→ **ABOUT THIS EXERCISE**: Lines from the listing that hold the string "green" are what you should return.

→ **DATA TO PROCESS**:
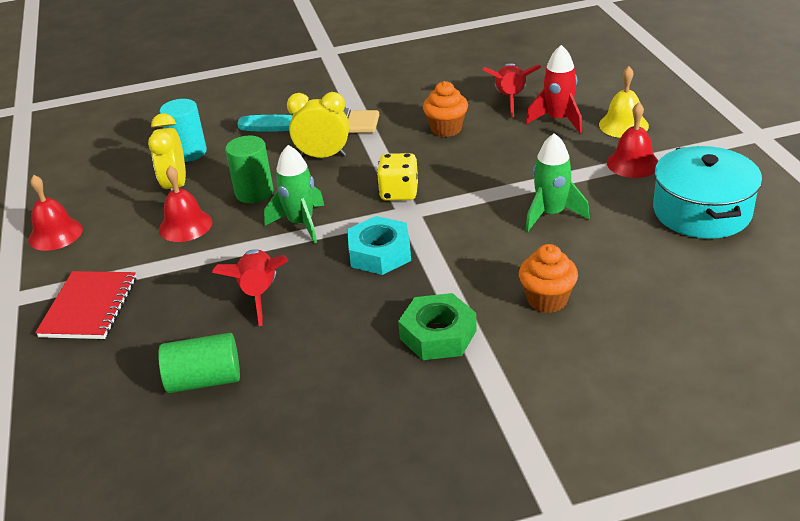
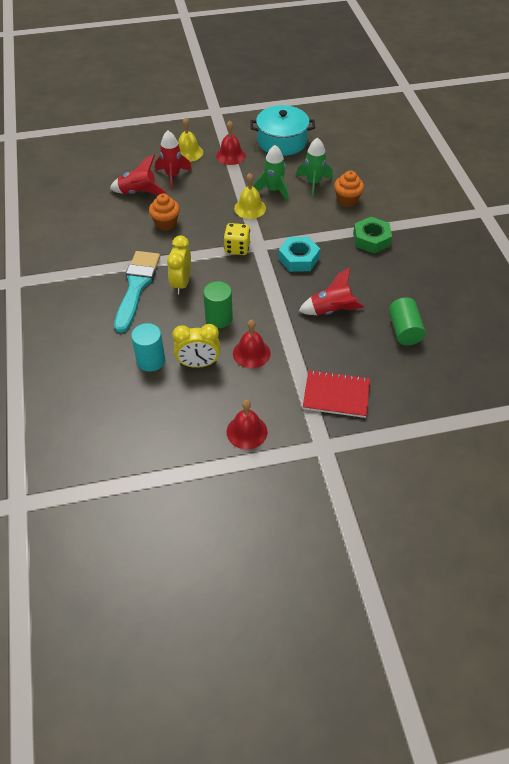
camera: 90 degrees left, 15 degrees up
(301, 224) = (261, 293): green rocket -> green rocket (313, 183)
(497, 195) = (250, 208): none -> yellow bell

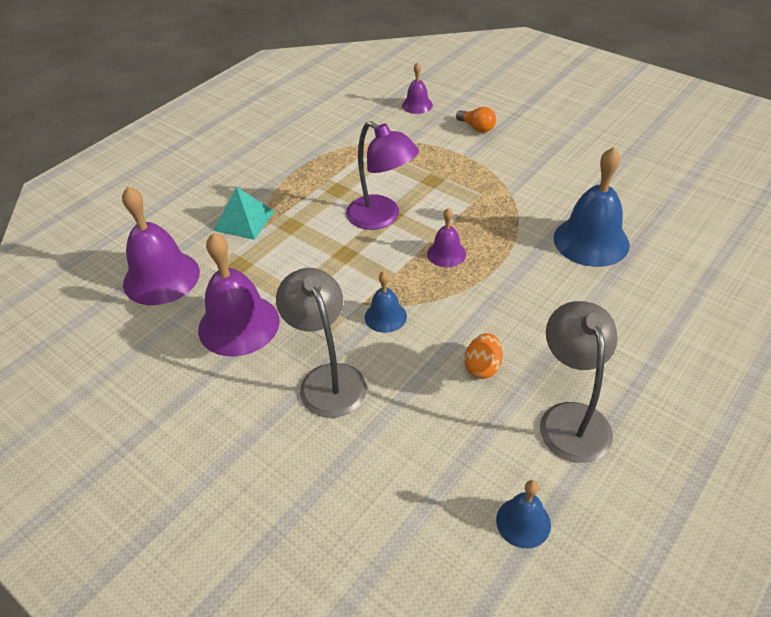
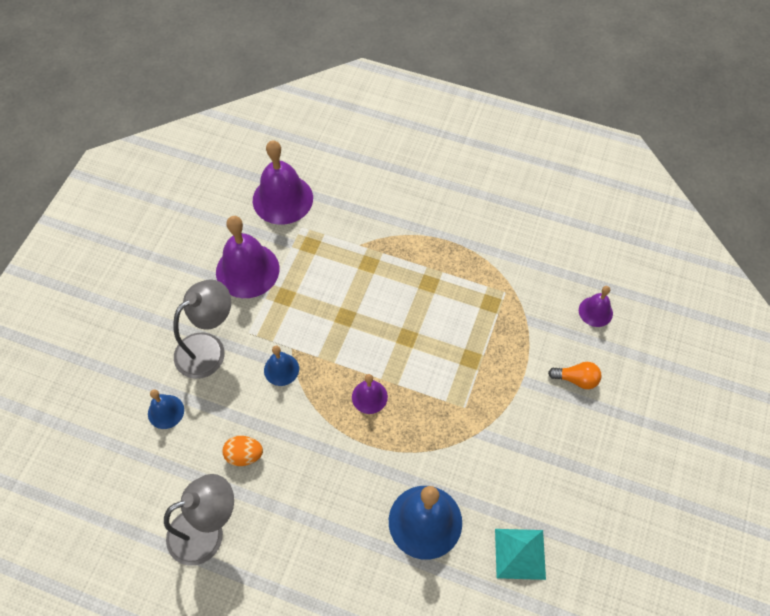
camera: 70 degrees right, 15 degrees up
(244, 221) = (364, 227): turquoise pyramid -> turquoise pyramid (520, 554)
(381, 218) = (401, 331): purple lamp -> none
(477, 128) = (576, 379): orange light bulb -> orange light bulb turned 105 degrees counterclockwise
(523, 522) = (111, 511): blue bell -> blue bell (166, 411)

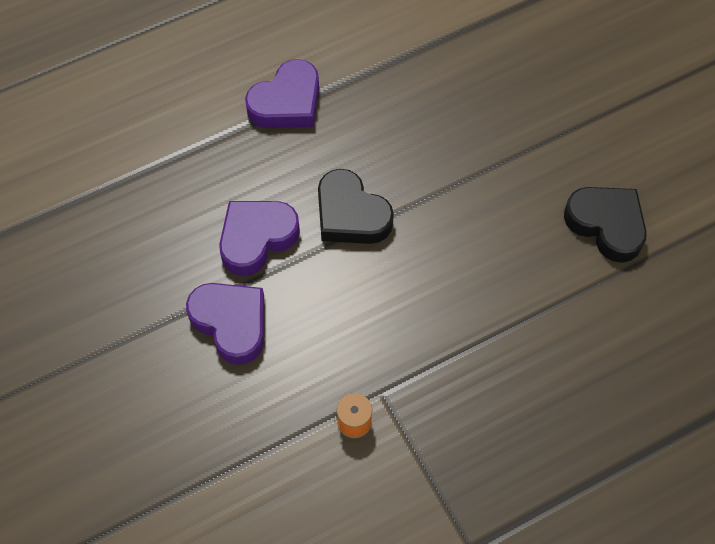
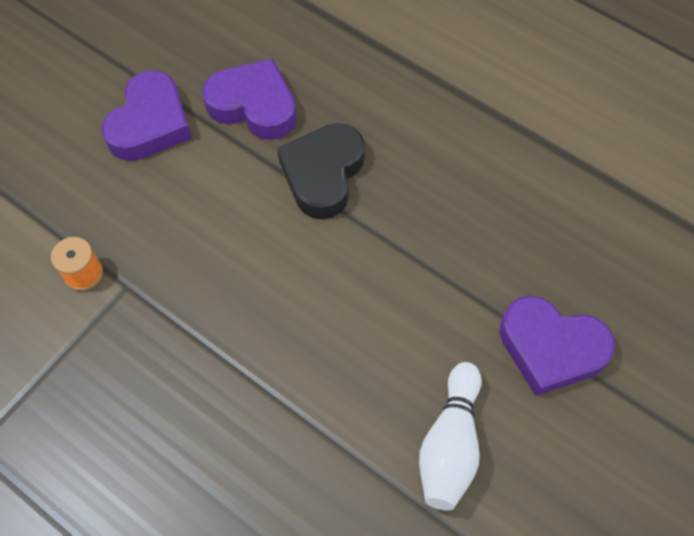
camera: 65 degrees right, 0 degrees up
(287, 102) = (425, 66): purple heart -> purple heart (550, 348)
(606, 225) = (450, 444): black heart -> white bowling pin

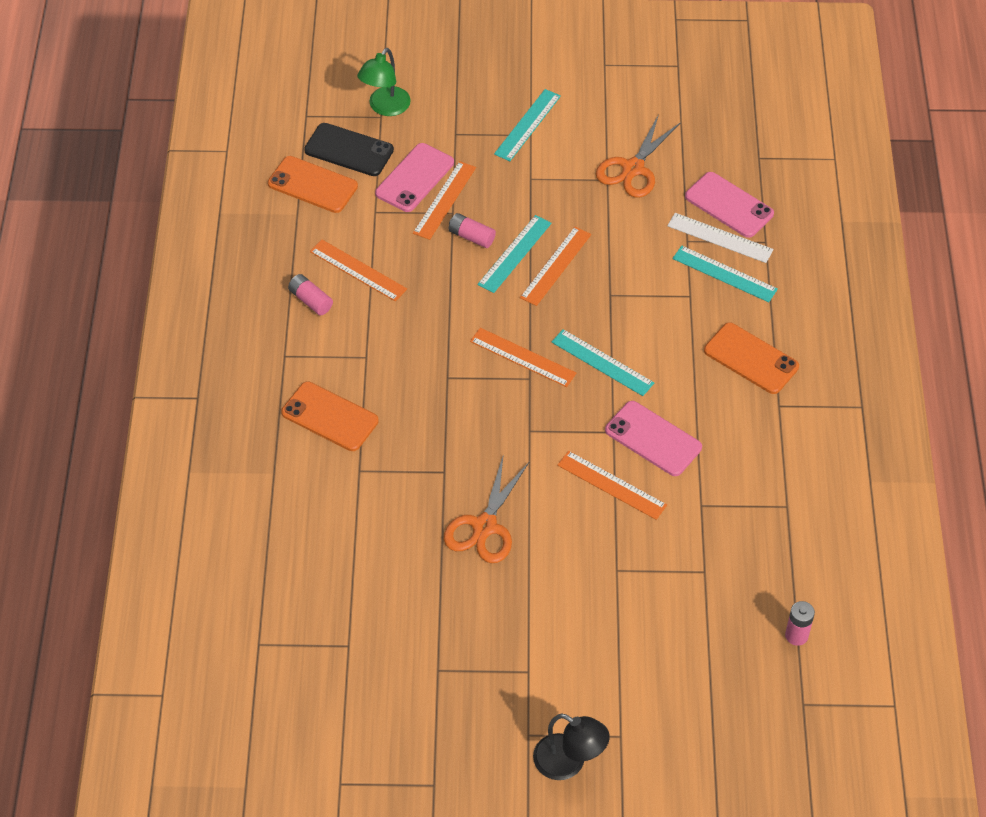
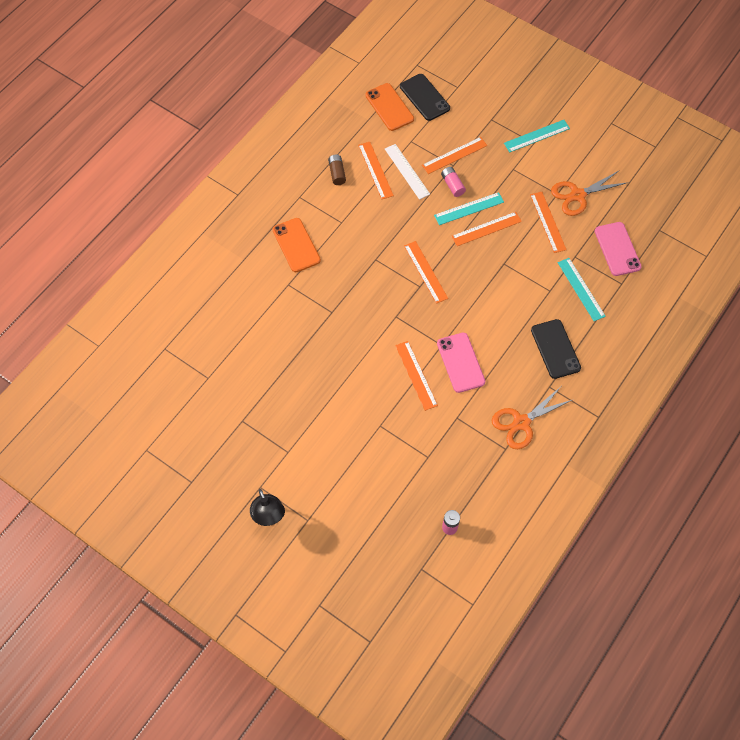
camera: 35 degrees right, 10 degrees up
(310, 300) = (337, 173): pink battery -> brown battery
(385, 108) = (464, 83): green lamp -> none
(414, 178) = (448, 133): pink phone -> none
(484, 526) = (329, 356): orange scissors -> orange scissors (521, 422)
(602, 362) = (467, 301): turquoise ruler -> none
(623, 218) = (548, 222): none -> orange ruler
(720, 238) = (595, 266): white ruler -> white ruler (407, 171)
(751, 359) = (555, 349): orange phone -> black phone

→ **OUTPUT**:
(301, 224) = (261, 293): green rocket -> green rocket (313, 183)
(385, 108) = (464, 83): green lamp -> none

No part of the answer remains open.